*PROBLEM TO SOLVE:*
No pictures are to be included when the entries below are reproduced exactly.
- - - -
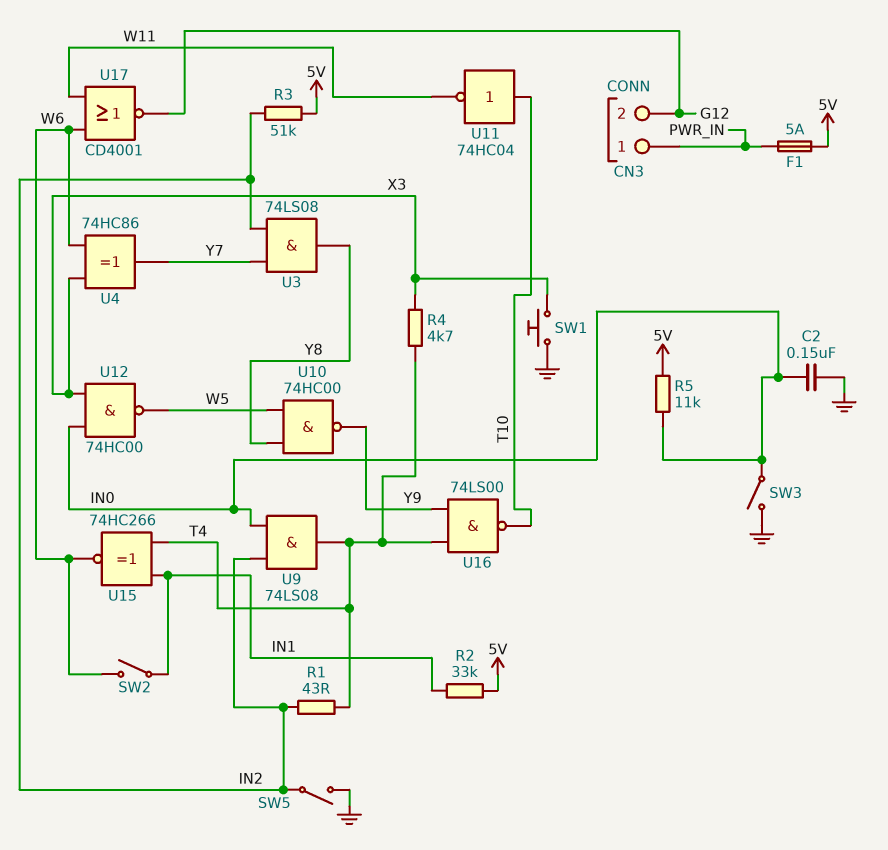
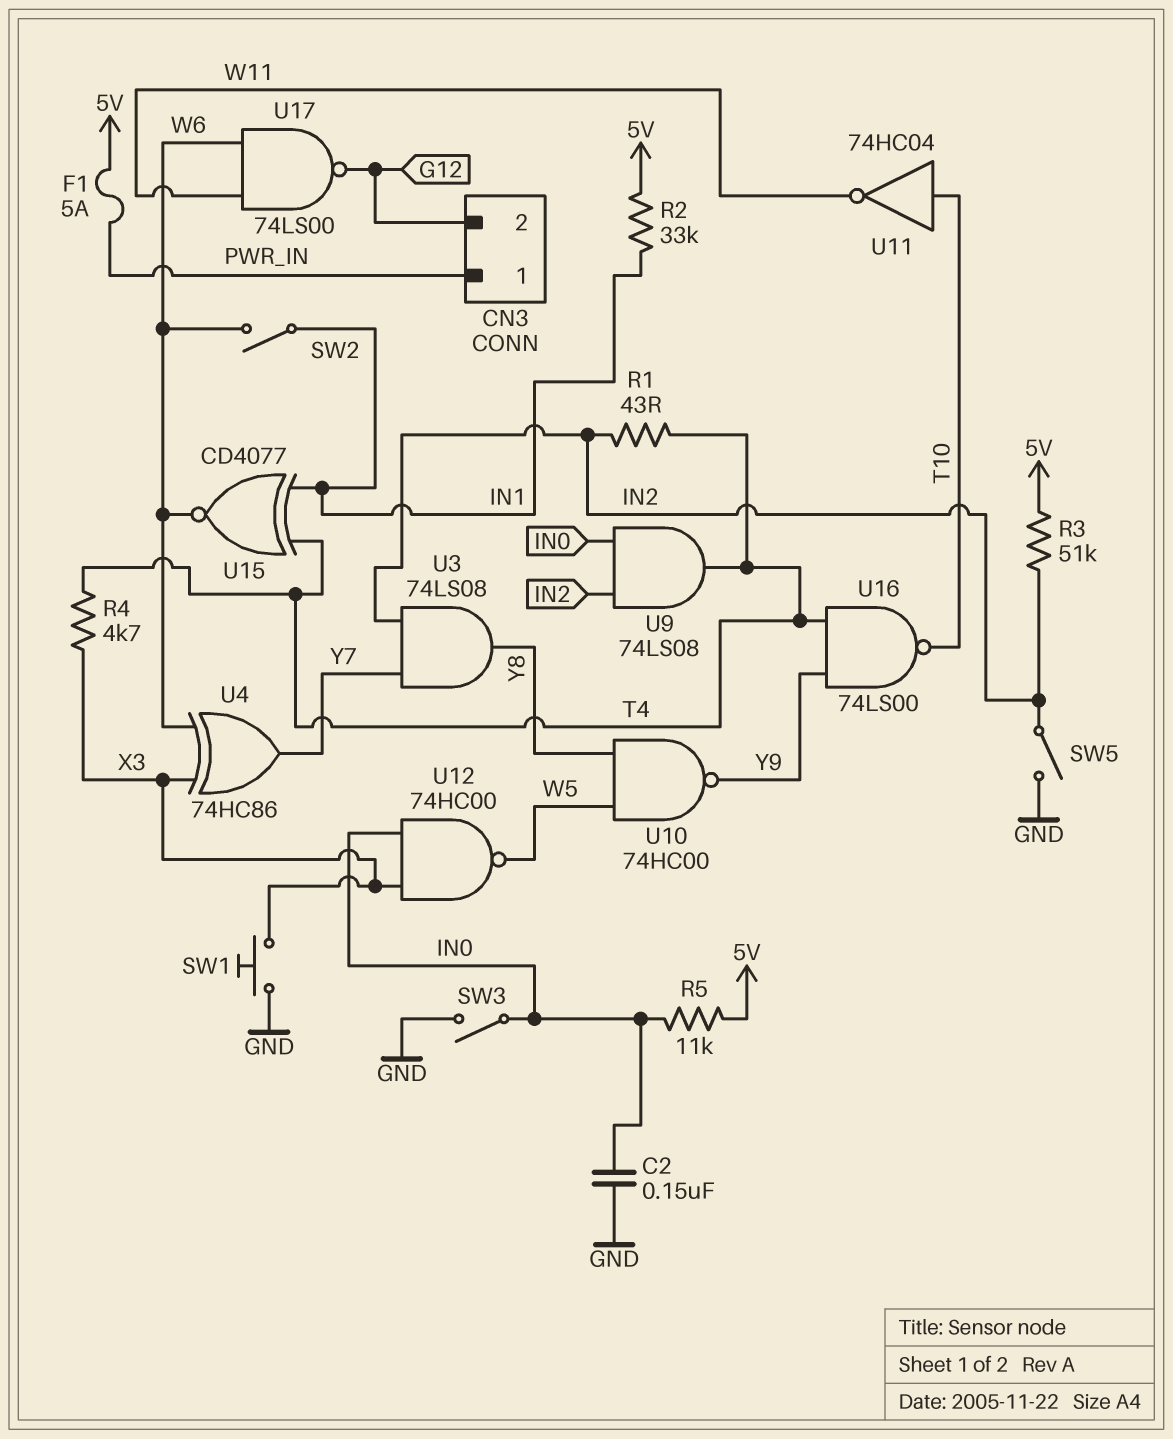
U15: XNOR 74HC266 (in IN1, in T4, out W6) -> XNOR CD4077 (in IN1, in T4, out W6)
U17: NOR CD4001 (in W6, in W11, out G12) -> NAND 74LS00 (in W6, in W11, out G12)

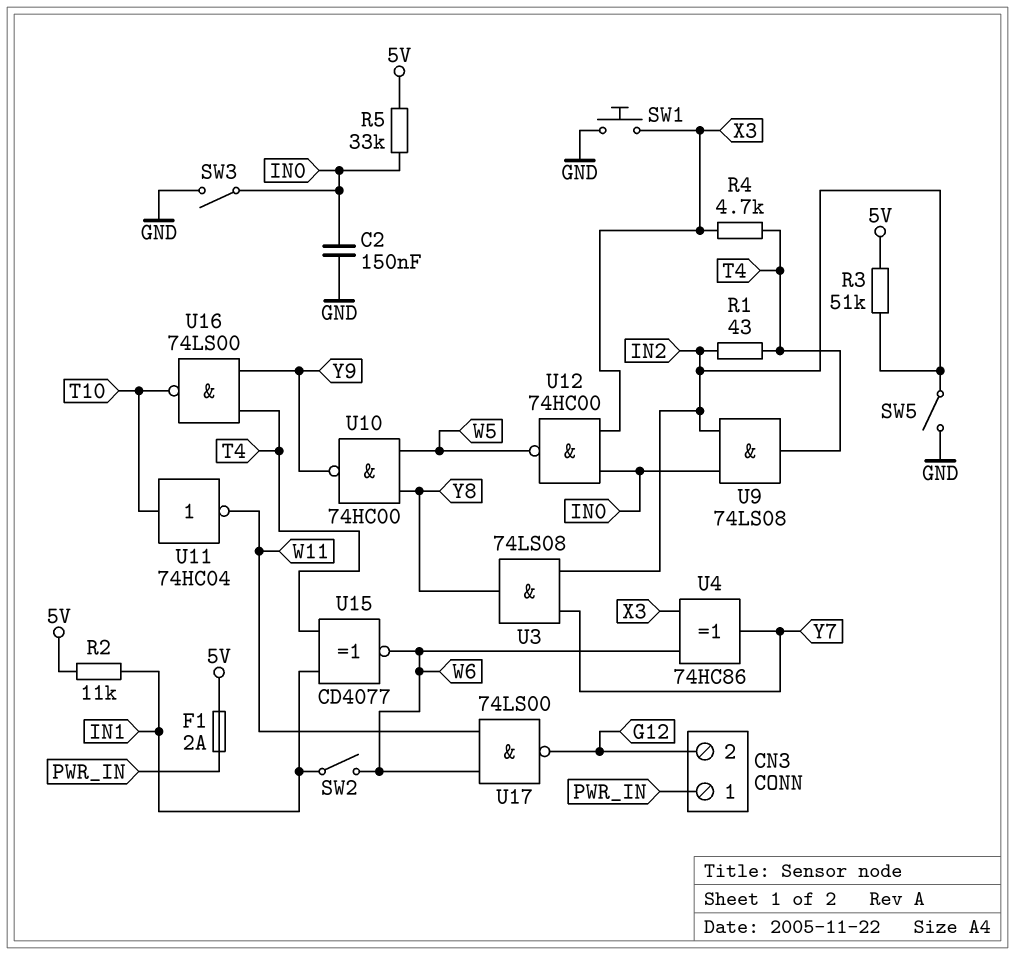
F1: 5A (5V, PWR_IN) -> 2A (5V, PWR_IN)
R2: 33k (5V, IN1) -> 11k (5V, IN1)
R5: 11k (5V, IN0) -> 33k (5V, IN0)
- - - -
*RESPONSE BELOW:*
U15: XNOR 74HC266 (in IN1, in T4, out W6) -> XNOR CD4077 (in IN1, in T4, out W6)
U17: NOR CD4001 (in W6, in W11, out G12) -> NAND 74LS00 (in W6, in W11, out G12)

F1: 5A (5V, PWR_IN) -> 2A (5V, PWR_IN)
R2: 33k (5V, IN1) -> 11k (5V, IN1)
R5: 11k (5V, IN0) -> 33k (5V, IN0)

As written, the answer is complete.